Exercise requirements:
From the entries below, output the line with "(433, 344) = (540, 251): grey" and each following line up to and including the line with "(336, 448) = (420, 181): black", exactly as written.
Material for this exercise Start Marker
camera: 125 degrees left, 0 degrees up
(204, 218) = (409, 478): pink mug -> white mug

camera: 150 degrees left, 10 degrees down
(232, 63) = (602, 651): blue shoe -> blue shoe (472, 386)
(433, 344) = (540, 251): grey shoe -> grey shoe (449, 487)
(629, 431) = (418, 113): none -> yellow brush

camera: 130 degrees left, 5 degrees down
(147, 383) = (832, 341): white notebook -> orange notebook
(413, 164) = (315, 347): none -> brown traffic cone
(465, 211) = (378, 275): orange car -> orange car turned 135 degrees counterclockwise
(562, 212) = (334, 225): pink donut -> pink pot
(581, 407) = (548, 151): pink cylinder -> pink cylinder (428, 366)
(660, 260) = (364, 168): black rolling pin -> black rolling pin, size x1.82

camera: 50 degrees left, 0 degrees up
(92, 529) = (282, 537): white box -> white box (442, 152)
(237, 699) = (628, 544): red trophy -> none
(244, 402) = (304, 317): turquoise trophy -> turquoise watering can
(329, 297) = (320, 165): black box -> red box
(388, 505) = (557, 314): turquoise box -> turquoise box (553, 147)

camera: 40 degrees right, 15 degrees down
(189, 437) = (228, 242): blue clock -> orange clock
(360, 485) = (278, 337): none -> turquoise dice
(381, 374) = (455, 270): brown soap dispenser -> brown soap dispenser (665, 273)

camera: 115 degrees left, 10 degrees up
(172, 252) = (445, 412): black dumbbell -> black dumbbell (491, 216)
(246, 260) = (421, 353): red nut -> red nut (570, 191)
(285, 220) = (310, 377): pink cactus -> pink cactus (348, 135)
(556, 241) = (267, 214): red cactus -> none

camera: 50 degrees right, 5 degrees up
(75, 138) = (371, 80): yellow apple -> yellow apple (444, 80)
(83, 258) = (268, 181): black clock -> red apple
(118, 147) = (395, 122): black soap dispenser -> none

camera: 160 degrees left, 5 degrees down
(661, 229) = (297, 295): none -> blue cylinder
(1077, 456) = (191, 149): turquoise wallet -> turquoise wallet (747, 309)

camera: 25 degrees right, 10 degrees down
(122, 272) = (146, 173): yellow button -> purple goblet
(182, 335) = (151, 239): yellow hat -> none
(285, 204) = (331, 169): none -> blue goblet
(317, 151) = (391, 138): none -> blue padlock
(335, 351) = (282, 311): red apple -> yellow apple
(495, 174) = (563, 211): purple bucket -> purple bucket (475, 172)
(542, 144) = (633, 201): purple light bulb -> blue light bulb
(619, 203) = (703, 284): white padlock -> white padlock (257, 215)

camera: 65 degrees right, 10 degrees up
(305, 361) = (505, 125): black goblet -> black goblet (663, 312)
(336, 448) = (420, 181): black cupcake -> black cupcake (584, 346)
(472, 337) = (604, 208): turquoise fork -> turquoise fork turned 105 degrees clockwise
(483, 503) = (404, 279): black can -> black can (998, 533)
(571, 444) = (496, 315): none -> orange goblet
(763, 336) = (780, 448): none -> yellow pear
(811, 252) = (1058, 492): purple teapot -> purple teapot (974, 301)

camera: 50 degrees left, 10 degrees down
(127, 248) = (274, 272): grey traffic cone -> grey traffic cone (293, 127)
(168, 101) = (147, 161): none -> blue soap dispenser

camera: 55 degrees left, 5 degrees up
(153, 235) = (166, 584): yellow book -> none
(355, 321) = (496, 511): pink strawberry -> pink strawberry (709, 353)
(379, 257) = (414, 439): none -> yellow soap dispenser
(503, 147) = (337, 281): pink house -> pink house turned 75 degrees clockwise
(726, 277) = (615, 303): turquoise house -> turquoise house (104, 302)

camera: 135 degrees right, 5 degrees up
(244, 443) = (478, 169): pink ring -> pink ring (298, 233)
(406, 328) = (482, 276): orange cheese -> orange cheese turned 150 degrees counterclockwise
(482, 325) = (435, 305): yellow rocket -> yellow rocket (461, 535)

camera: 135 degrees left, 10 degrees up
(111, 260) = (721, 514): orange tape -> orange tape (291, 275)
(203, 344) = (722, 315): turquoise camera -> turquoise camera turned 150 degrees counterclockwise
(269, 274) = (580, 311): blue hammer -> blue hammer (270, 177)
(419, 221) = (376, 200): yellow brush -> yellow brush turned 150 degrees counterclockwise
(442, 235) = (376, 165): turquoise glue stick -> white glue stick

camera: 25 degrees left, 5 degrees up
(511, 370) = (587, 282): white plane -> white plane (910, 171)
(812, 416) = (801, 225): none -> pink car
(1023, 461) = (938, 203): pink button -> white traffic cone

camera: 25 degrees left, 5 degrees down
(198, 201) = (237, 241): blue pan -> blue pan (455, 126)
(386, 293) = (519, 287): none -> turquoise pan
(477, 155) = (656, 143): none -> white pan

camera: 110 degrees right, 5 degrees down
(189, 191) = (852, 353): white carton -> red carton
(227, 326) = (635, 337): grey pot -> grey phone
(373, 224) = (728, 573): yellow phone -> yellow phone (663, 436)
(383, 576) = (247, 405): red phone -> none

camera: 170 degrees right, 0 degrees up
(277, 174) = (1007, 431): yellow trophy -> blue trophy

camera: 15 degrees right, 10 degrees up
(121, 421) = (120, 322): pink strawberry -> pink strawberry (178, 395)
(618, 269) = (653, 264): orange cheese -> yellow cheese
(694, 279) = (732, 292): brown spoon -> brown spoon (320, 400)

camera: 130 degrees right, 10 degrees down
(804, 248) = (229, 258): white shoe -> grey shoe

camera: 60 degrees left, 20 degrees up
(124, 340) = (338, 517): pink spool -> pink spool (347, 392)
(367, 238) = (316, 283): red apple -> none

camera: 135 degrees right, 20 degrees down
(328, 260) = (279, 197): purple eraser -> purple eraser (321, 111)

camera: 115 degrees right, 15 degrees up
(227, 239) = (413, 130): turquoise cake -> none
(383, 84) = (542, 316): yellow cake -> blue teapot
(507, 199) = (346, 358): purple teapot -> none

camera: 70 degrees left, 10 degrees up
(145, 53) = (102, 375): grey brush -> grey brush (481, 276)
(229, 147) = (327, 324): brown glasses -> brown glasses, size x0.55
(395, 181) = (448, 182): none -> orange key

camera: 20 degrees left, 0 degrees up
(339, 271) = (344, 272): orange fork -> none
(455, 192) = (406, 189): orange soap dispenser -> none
Material for this exercise End Marker
Written answer:
(433, 344) = (540, 251): grey shoe -> grey shoe (449, 487)
(629, 431) = (418, 113): none -> yellow brush

camera: 130 degrees left, 5 degrees down
(147, 383) = (832, 341): white notebook -> orange notebook
(413, 164) = (315, 347): none -> brown traffic cone
(465, 211) = (378, 275): orange car -> orange car turned 135 degrees counterclockwise
(562, 212) = (334, 225): pink donut -> pink pot
(581, 407) = (548, 151): pink cylinder -> pink cylinder (428, 366)
(660, 260) = (364, 168): black rolling pin -> black rolling pin, size x1.82

camera: 50 degrees left, 0 degrees up
(92, 529) = (282, 537): white box -> white box (442, 152)
(237, 699) = (628, 544): red trophy -> none
(244, 402) = (304, 317): turquoise trophy -> turquoise watering can
(329, 297) = (320, 165): black box -> red box
(388, 505) = (557, 314): turquoise box -> turquoise box (553, 147)

camera: 40 degrees right, 15 degrees down
(189, 437) = (228, 242): blue clock -> orange clock
(360, 485) = (278, 337): none -> turquoise dice
(381, 374) = (455, 270): brown soap dispenser -> brown soap dispenser (665, 273)

camera: 115 degrees left, 10 degrees up
(172, 252) = (445, 412): black dumbbell -> black dumbbell (491, 216)
(246, 260) = (421, 353): red nut -> red nut (570, 191)
(285, 220) = (310, 377): pink cactus -> pink cactus (348, 135)
(556, 241) = (267, 214): red cactus -> none

camera: 50 degrees right, 5 degrees up
(75, 138) = (371, 80): yellow apple -> yellow apple (444, 80)
(83, 258) = (268, 181): black clock -> red apple
(118, 147) = (395, 122): black soap dispenser -> none

camera: 160 degrees left, 5 degrees down
(661, 229) = (297, 295): none -> blue cylinder
(1077, 456) = (191, 149): turquoise wallet -> turquoise wallet (747, 309)

camera: 25 degrees right, 10 degrees down
(122, 272) = (146, 173): yellow button -> purple goblet
(182, 335) = (151, 239): yellow hat -> none
(285, 204) = (331, 169): none -> blue goblet
(317, 151) = (391, 138): none -> blue padlock
(335, 351) = (282, 311): red apple -> yellow apple
(495, 174) = (563, 211): purple bucket -> purple bucket (475, 172)
(542, 144) = (633, 201): purple light bulb -> blue light bulb
(619, 203) = (703, 284): white padlock -> white padlock (257, 215)

camera: 65 degrees right, 10 degrees up
(305, 361) = (505, 125): black goblet -> black goblet (663, 312)
(336, 448) = (420, 181): black cupcake -> black cupcake (584, 346)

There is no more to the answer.